◆ The task ◆
Copy all of the data below word for word, without the pictures.

◆ Data supplied ◆
## BEGIN

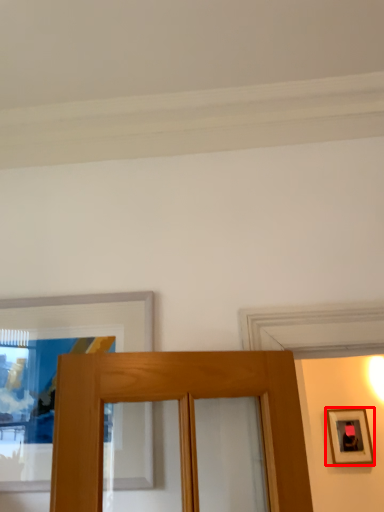
Question: From the image's perspective, considering the relative positions of picture frame (annotated by the red box) and picture frame in the image provided, where is picture frame (annotated by the red box) located with respect to the staircase?

Choices:
 (A) above
 (B) below

Answer: (B)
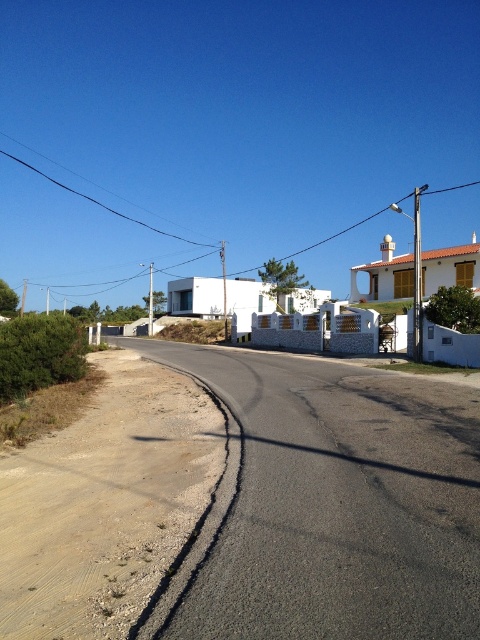
Between asphalt road at lower left and asphalt road at center, which one is positioned lower?

asphalt road at center is lower down.

Between point (409, 378) and point (169, 582), which one is positioned behind?

The point (409, 378) is behind.

Does point (312, 392) lie behind point (207, 504)?

Yes, it is.

I want to click on asphalt road at lower left, so click(337, 502).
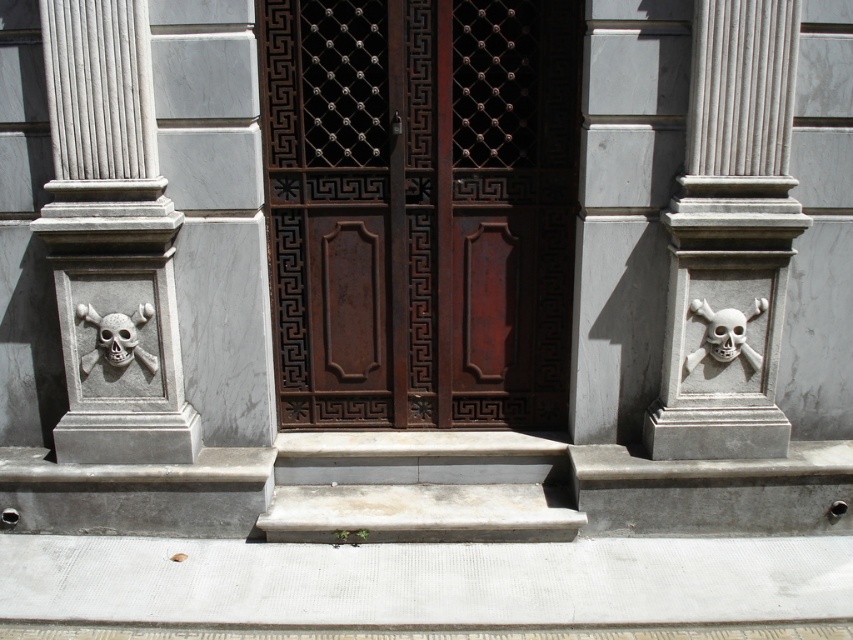
You are standing at the entrance of the building and want to ascend the white concrete stairs at center. Is the white matte skull at lower left above or below the stairs?

The white concrete stairs at center is positioned under the white matte skull at lower left, so the skull is above the stairs.

You are an architect examining the building facade. You notice two skulls on the columns. Which skull, the gray stone skull at center or the white matte skull at right, is closer to you?

The gray stone skull at center is closer to you because it is in front of the white matte skull at right.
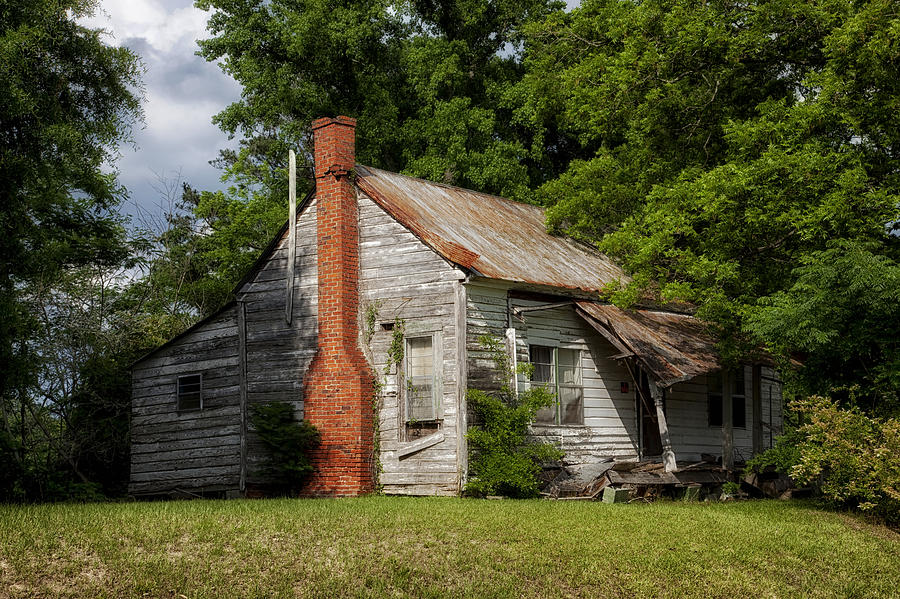
Where is `chimney`? The width and height of the screenshot is (900, 599). chimney is located at coordinates (343, 287).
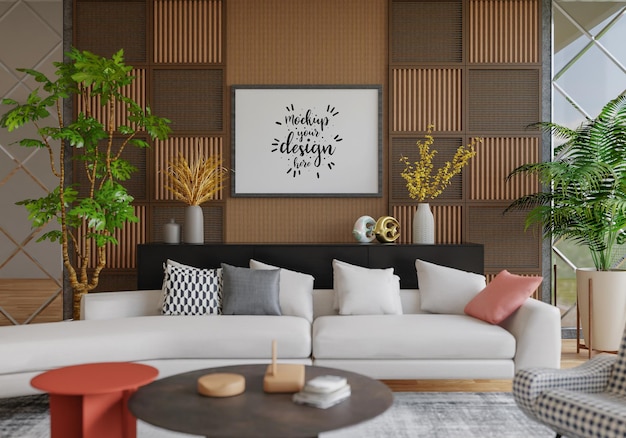
The height and width of the screenshot is (438, 626). In order to click on white vase in this screenshot , I will do `click(422, 227)`.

## END

◆ Exercise response ◆
Question: From the image's perspective, considering the relative positions of picture frame (annotated by the red box) and picture frame in the image provided, where is picture frame (annotated by the red box) located with respect to the staircase?

Choices:
 (A) above
 (B) below

Answer: (B)
Between asphalt road at lower left and asphalt road at center, which one is positioned lower?

asphalt road at center is lower down.

Between point (409, 378) and point (169, 582), which one is positioned behind?

The point (409, 378) is behind.

Does point (312, 392) lie behind point (207, 504)?

Yes, it is.

I want to click on asphalt road at lower left, so click(337, 502).
You are standing at the entrance of the building and want to ascend the white concrete stairs at center. Is the white matte skull at lower left above or below the stairs?

The white concrete stairs at center is positioned under the white matte skull at lower left, so the skull is above the stairs.

You are an architect examining the building facade. You notice two skulls on the columns. Which skull, the gray stone skull at center or the white matte skull at right, is closer to you?

The gray stone skull at center is closer to you because it is in front of the white matte skull at right.
Where is `chimney`? The width and height of the screenshot is (900, 599). chimney is located at coordinates (343, 287).
The height and width of the screenshot is (438, 626). In order to click on white vase in this screenshot , I will do `click(422, 227)`.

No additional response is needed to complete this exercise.